Data for analysis:
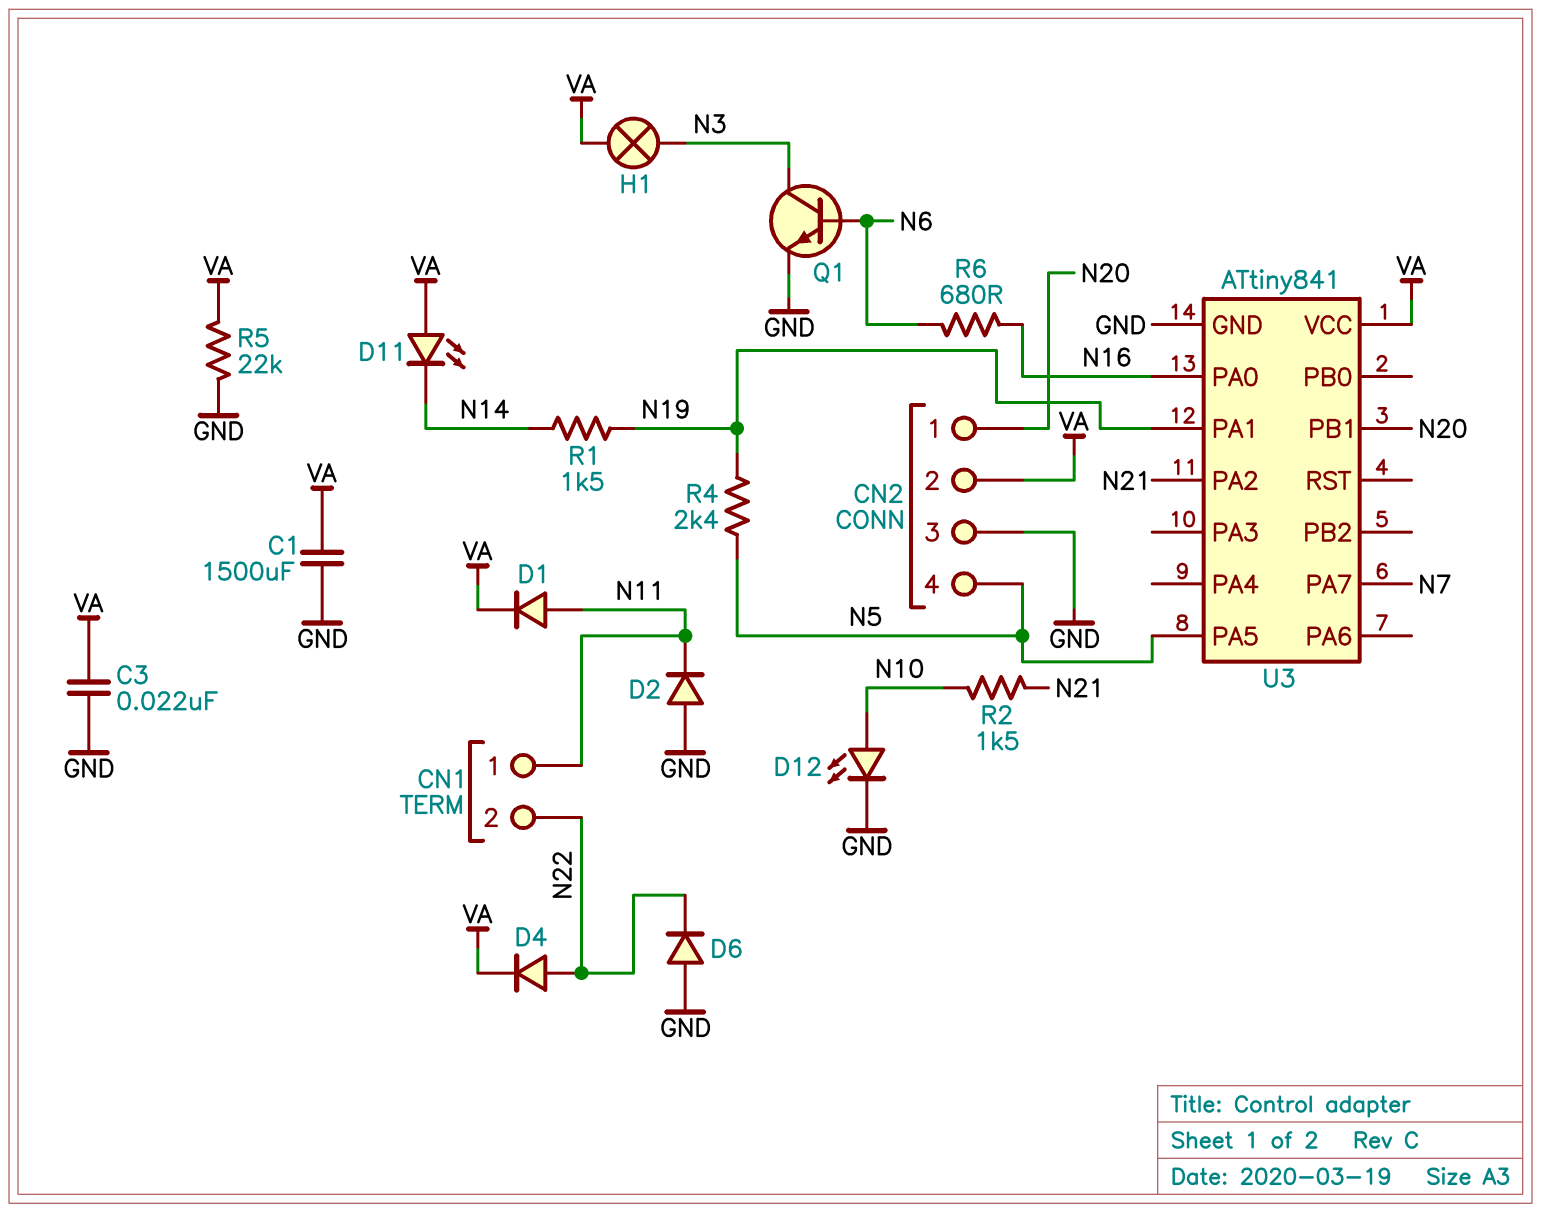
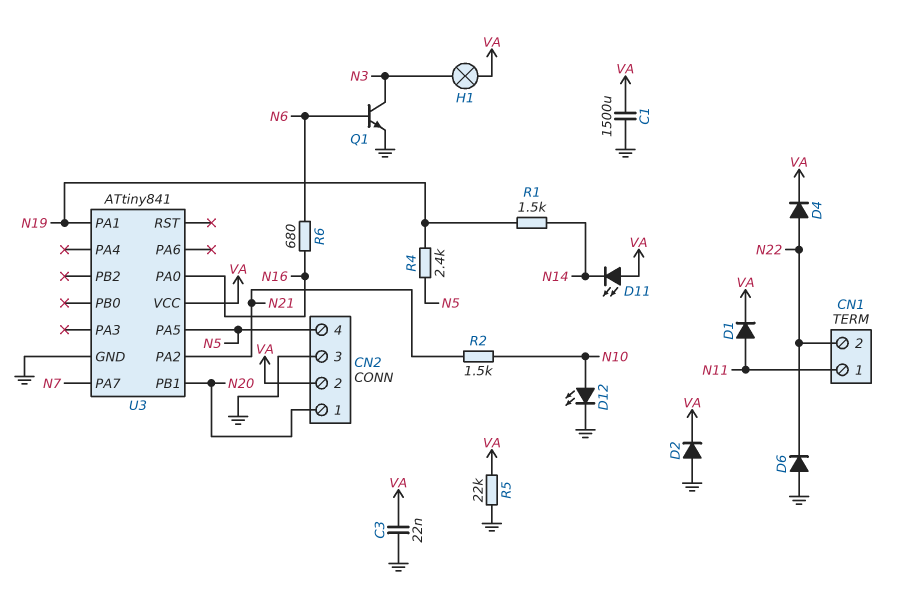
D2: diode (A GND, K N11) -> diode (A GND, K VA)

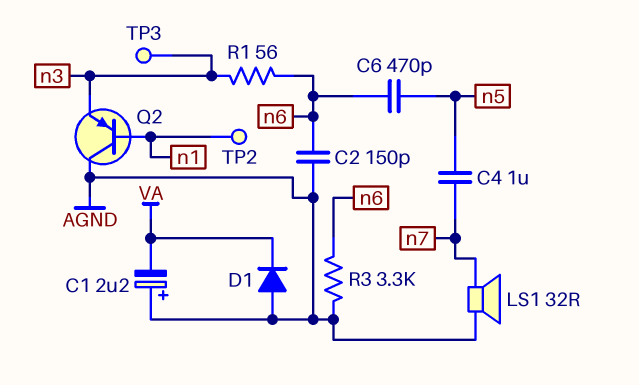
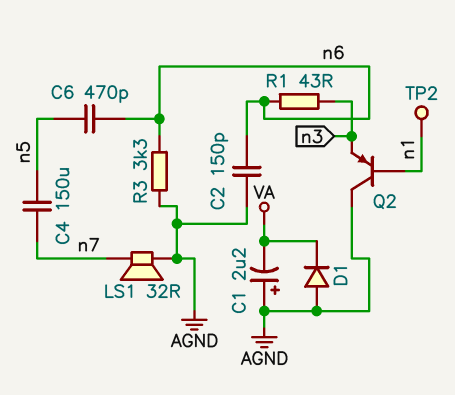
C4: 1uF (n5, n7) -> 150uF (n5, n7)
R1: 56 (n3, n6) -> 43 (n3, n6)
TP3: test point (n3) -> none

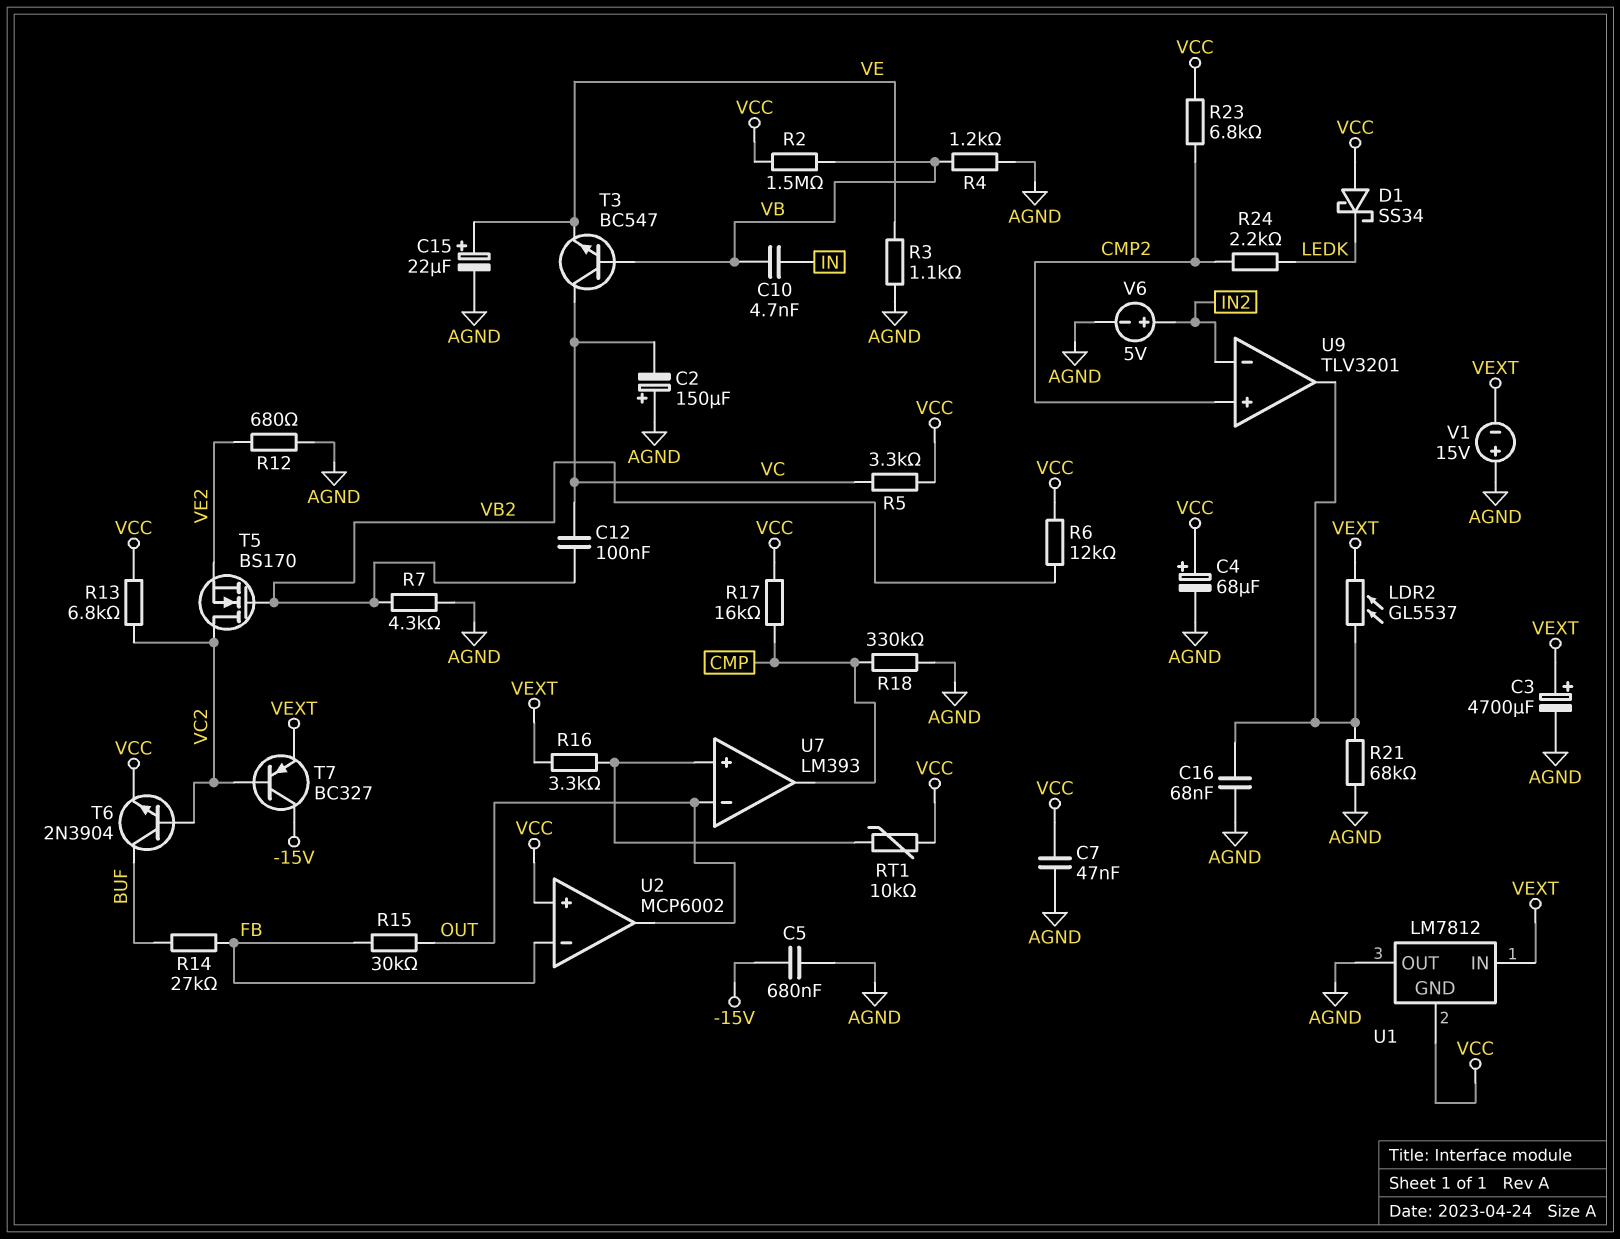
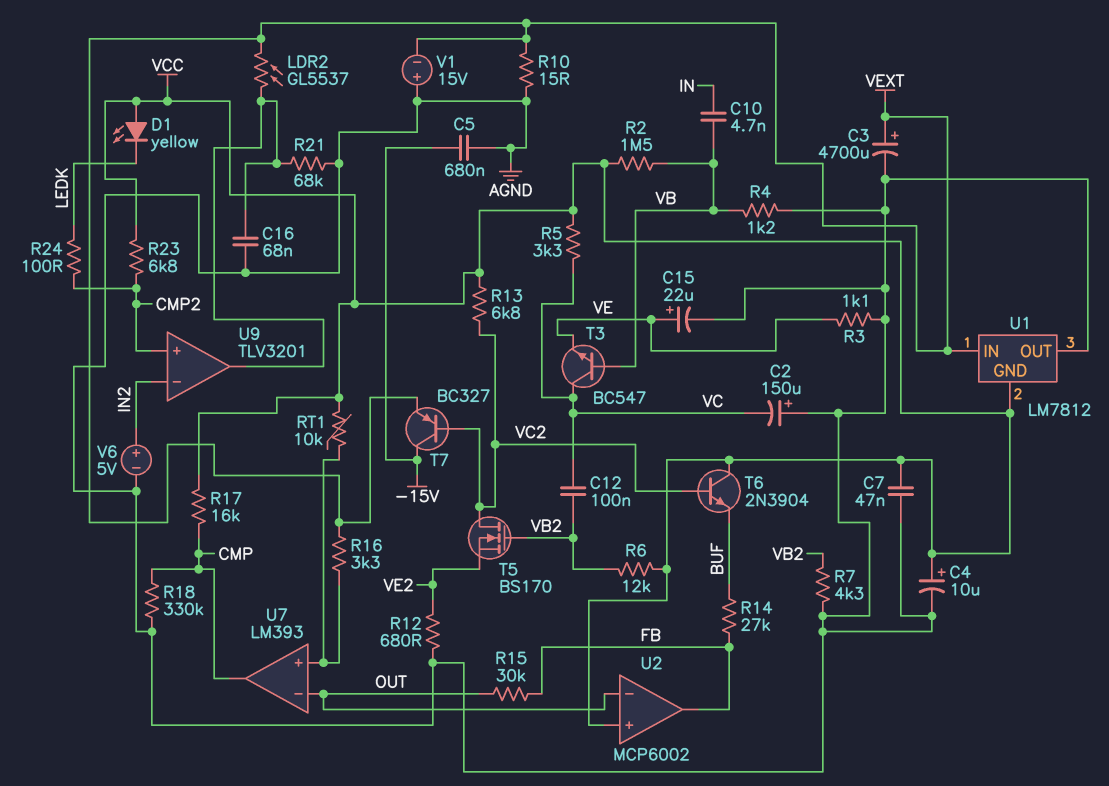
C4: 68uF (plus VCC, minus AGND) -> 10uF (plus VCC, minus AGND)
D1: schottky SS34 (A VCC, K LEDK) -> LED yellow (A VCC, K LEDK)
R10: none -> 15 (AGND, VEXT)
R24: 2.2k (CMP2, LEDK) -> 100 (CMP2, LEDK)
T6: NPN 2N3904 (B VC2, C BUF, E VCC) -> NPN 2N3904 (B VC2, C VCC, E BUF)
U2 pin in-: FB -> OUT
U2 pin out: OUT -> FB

Exercise details: Lines holding the word "AGND" in the entries above are the ones to pull out. Copy them all.

Solution to this exercise:
C4: 68uF (plus VCC, minus AGND) -> 10uF (plus VCC, minus AGND)
R10: none -> 15 (AGND, VEXT)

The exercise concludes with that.